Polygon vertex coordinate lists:
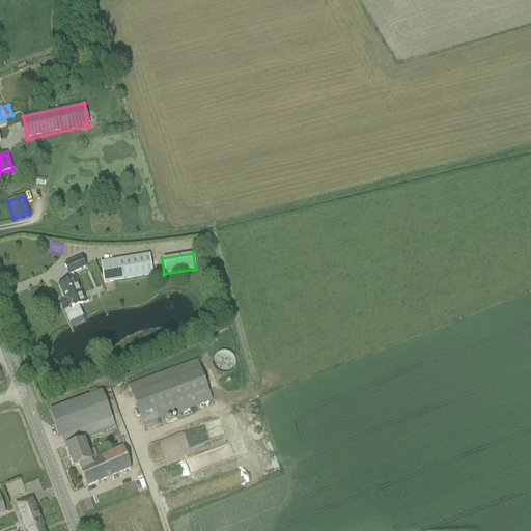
[(152,275),(148,254),(100,262),(103,283),(152,275)]
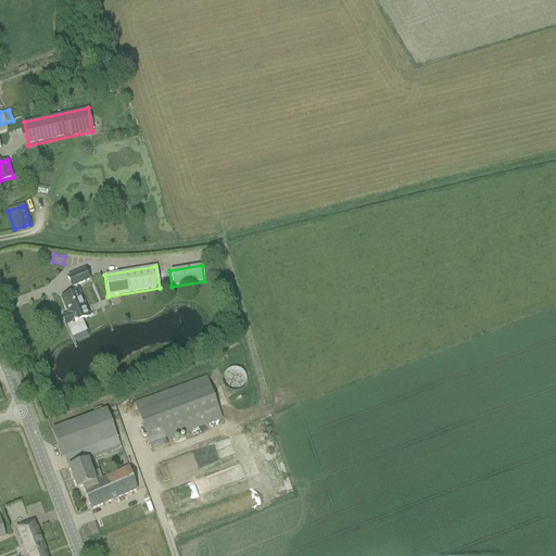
[(61,317),(65,327),(71,339),(87,332),(81,319),(89,316),(76,285),(88,279),(85,270),(66,278),(74,293),(60,299),(67,315),(61,317)]
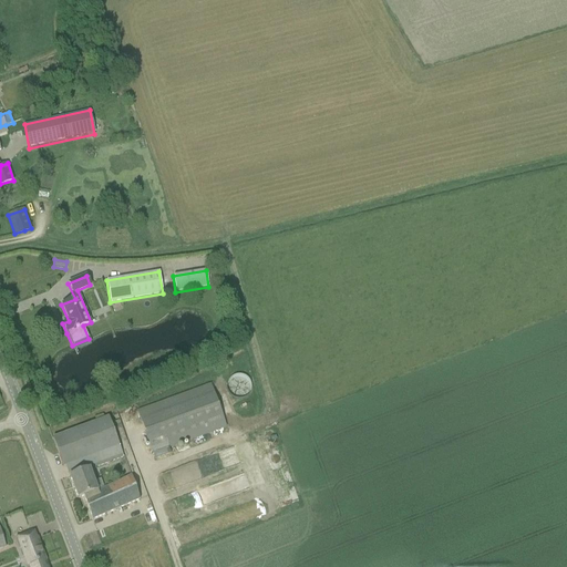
[(226,428),(209,383),(136,411),(154,460),(171,454),(168,449),(226,428)]
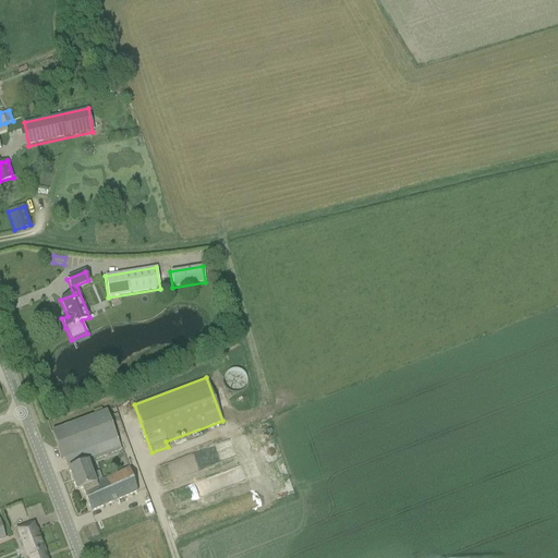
[(107,412),(61,428),(51,433),(61,460),(64,460),(67,468),(92,458),(93,460),(121,450),(107,412)]
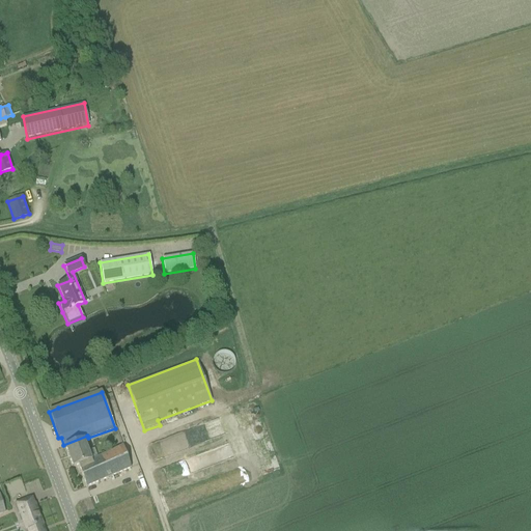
[(86,487),(95,484),(131,468),(122,446),(95,457),(93,450),(87,452),(83,441),(64,447),(72,468),(78,466),(86,487)]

Work item: Your copy should match the entries above exactly and contain no pictures.

Output:
[(152,275),(148,254),(100,262),(103,283),(152,275)]
[(61,317),(65,327),(71,339),(87,332),(81,319),(89,316),(76,285),(88,279),(85,270),(66,278),(74,293),(60,299),(67,315),(61,317)]
[(226,428),(209,383),(136,411),(154,460),(171,454),(168,449),(226,428)]
[(107,412),(61,428),(51,433),(61,460),(64,460),(67,468),(92,458),(93,460),(121,450),(107,412)]
[(86,487),(95,484),(131,468),(122,446),(95,457),(93,450),(87,452),(83,441),(64,447),(72,468),(78,466),(86,487)]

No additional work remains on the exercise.